Schreiben Sie die Zeilen von der Zeile mit „stairway (307, 1206)“ bis zum Ende der Datensätze erneut ab und ersetzen Sie darin „swallow“ durch „sparrow“. Alles Übrige bleibt unverändert.

---

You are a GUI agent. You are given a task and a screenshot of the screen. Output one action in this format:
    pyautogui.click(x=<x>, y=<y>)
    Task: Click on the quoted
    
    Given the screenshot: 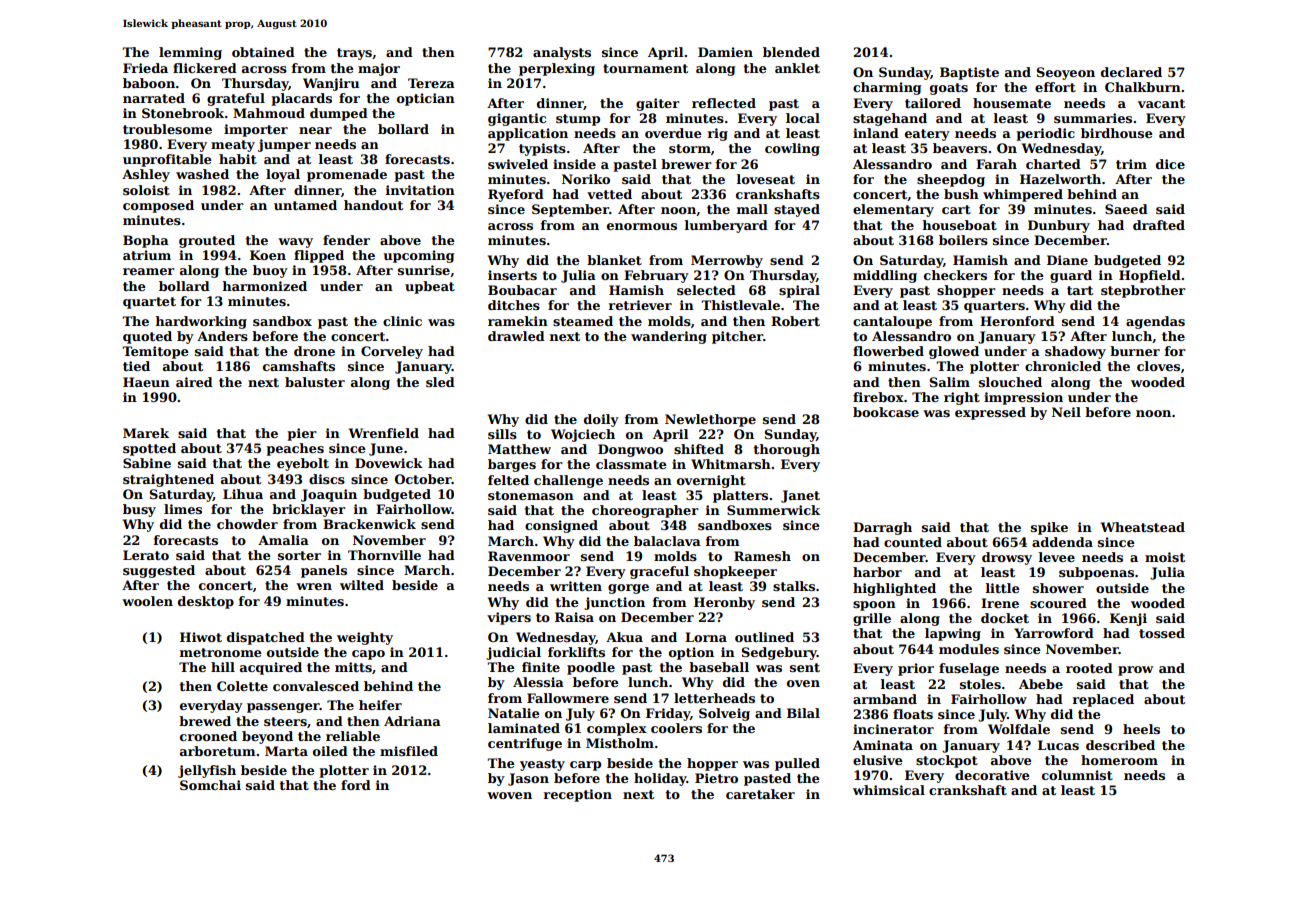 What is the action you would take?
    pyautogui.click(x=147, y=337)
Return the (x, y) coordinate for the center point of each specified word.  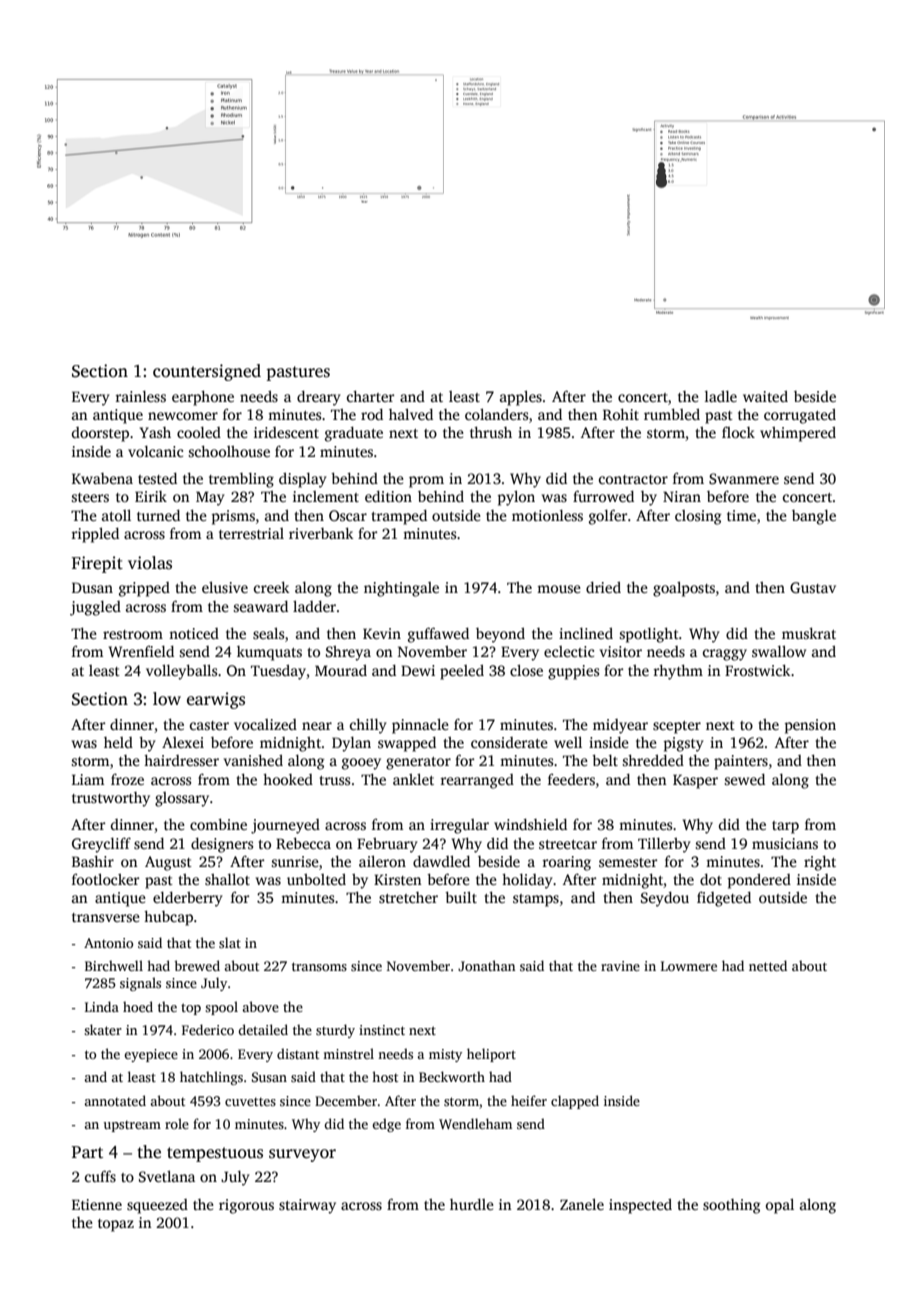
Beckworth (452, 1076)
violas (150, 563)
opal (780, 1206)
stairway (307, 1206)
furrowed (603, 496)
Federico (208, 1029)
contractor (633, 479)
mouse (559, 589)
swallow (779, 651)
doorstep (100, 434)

---

→ Lösung der Aufgabe
stairway (307, 1206)
furrowed (603, 496)
Federico (208, 1029)
contractor (633, 479)
mouse (559, 589)
sparrow (779, 651)
doorstep (100, 434)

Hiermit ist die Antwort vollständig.